● **The input**:
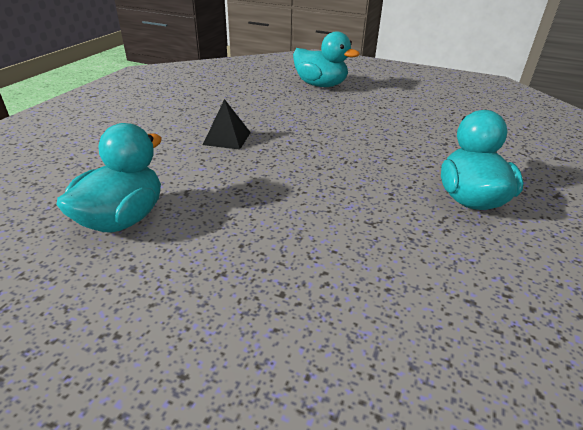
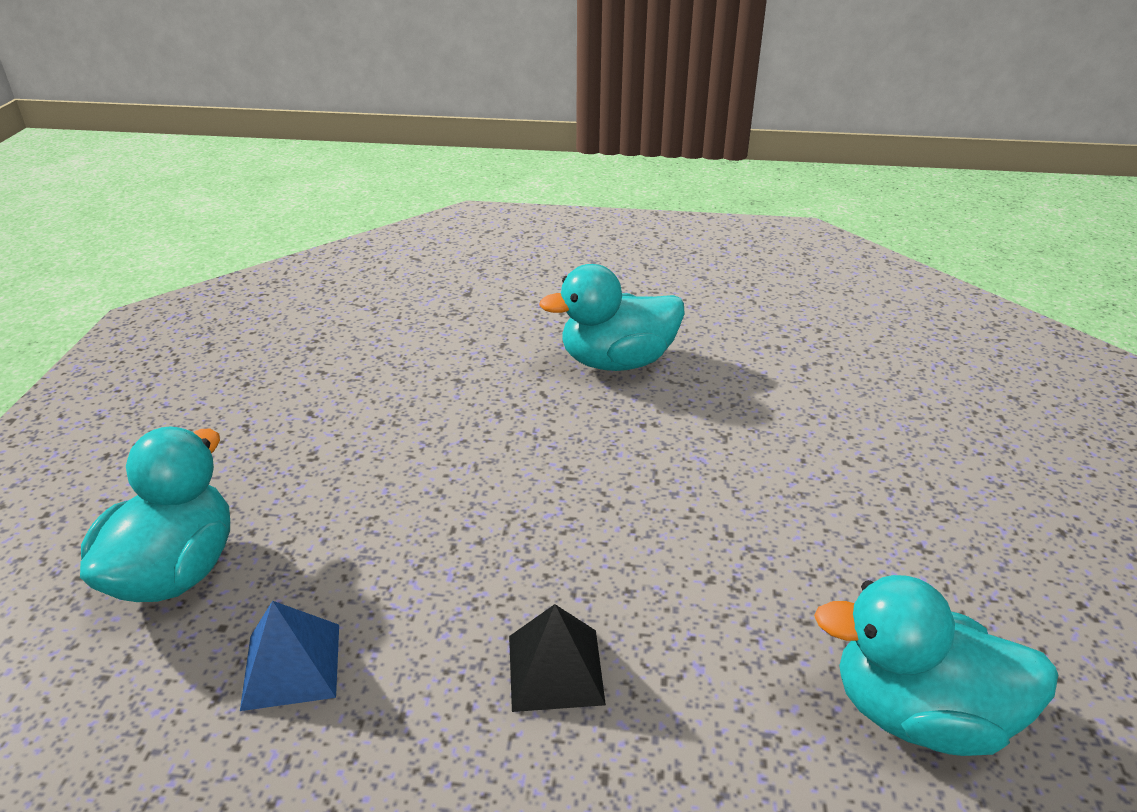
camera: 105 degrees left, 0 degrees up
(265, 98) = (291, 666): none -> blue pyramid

==

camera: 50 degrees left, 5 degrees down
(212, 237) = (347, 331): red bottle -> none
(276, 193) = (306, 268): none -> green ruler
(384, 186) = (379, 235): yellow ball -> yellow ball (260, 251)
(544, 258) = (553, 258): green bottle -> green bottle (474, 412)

==

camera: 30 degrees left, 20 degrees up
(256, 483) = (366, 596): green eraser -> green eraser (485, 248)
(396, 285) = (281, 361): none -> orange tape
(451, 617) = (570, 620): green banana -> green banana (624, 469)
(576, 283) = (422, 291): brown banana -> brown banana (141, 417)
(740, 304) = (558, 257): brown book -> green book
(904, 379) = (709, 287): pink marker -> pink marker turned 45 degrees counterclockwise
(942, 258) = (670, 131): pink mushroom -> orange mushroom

● **Exercise brief**:
Please give back, exactly as it stands above, the stretch from the line with "(396, 285) = (281, 361): none -> orange tape" through the line with "(740, 304) = (558, 257): brown", and no line outside it.

● **Response to the task**:
(396, 285) = (281, 361): none -> orange tape
(451, 617) = (570, 620): green banana -> green banana (624, 469)
(576, 283) = (422, 291): brown banana -> brown banana (141, 417)
(740, 304) = (558, 257): brown book -> green book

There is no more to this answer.